**PROBLEM**
Transcribe the following material in full, preserving every line, character, and space without alteration.

**MATERIAL PROVIDED**

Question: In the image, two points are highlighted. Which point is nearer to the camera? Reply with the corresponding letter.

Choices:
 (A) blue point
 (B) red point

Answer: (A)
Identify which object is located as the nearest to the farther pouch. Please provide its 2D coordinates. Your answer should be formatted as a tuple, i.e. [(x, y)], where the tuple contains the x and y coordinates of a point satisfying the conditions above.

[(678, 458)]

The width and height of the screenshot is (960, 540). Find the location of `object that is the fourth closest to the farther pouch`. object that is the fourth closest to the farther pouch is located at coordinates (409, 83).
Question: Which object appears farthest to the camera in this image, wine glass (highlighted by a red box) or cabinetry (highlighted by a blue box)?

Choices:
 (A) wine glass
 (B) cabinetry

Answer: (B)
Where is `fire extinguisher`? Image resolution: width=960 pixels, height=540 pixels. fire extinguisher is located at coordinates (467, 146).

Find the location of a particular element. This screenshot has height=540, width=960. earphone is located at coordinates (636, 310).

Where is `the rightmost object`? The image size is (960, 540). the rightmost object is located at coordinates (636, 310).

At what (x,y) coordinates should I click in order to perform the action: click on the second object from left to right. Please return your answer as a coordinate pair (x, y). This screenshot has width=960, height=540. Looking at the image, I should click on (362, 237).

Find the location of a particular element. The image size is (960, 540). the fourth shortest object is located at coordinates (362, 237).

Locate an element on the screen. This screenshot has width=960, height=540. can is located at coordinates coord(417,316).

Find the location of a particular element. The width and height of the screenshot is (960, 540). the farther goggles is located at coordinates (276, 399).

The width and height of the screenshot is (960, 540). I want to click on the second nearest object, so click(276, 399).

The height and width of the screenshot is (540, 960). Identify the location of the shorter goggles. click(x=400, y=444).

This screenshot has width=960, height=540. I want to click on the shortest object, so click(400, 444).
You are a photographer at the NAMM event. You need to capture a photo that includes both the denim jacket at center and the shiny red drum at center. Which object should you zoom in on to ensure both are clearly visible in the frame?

**SOLUTION TO THE PROBLEM**
Question: In the image, two points are highlighted. Which point is nearer to the camera? Reply with the corresponding letter.

Choices:
 (A) blue point
 (B) red point

Answer: (A)
Identify which object is located as the nearest to the farther pouch. Please provide its 2D coordinates. Your answer should be formatted as a tuple, i.e. [(x, y)], where the tuple contains the x and y coordinates of a point satisfying the conditions above.

[(678, 458)]

The width and height of the screenshot is (960, 540). Find the location of `object that is the fourth closest to the farther pouch`. object that is the fourth closest to the farther pouch is located at coordinates (409, 83).
Question: Which object appears farthest to the camera in this image, wine glass (highlighted by a red box) or cabinetry (highlighted by a blue box)?

Choices:
 (A) wine glass
 (B) cabinetry

Answer: (B)
Where is `fire extinguisher`? Image resolution: width=960 pixels, height=540 pixels. fire extinguisher is located at coordinates (467, 146).

Find the location of a particular element. This screenshot has height=540, width=960. earphone is located at coordinates (636, 310).

Where is `the rightmost object`? The image size is (960, 540). the rightmost object is located at coordinates (636, 310).

At what (x,y) coordinates should I click in order to perform the action: click on the second object from left to right. Please return your answer as a coordinate pair (x, y). This screenshot has width=960, height=540. Looking at the image, I should click on (362, 237).

Find the location of a particular element. The image size is (960, 540). the fourth shortest object is located at coordinates (362, 237).

Locate an element on the screen. This screenshot has width=960, height=540. can is located at coordinates coord(417,316).

Find the location of a particular element. The width and height of the screenshot is (960, 540). the farther goggles is located at coordinates (276, 399).

The width and height of the screenshot is (960, 540). I want to click on the second nearest object, so click(276, 399).

The height and width of the screenshot is (540, 960). Identify the location of the shorter goggles. click(x=400, y=444).

This screenshot has width=960, height=540. I want to click on the shortest object, so click(400, 444).
You are a photographer at the NAMM event. You need to capture a photo that includes both the denim jacket at center and the shiny red drum at center. Which object should you zoom in on to ensure both are clearly visible in the frame?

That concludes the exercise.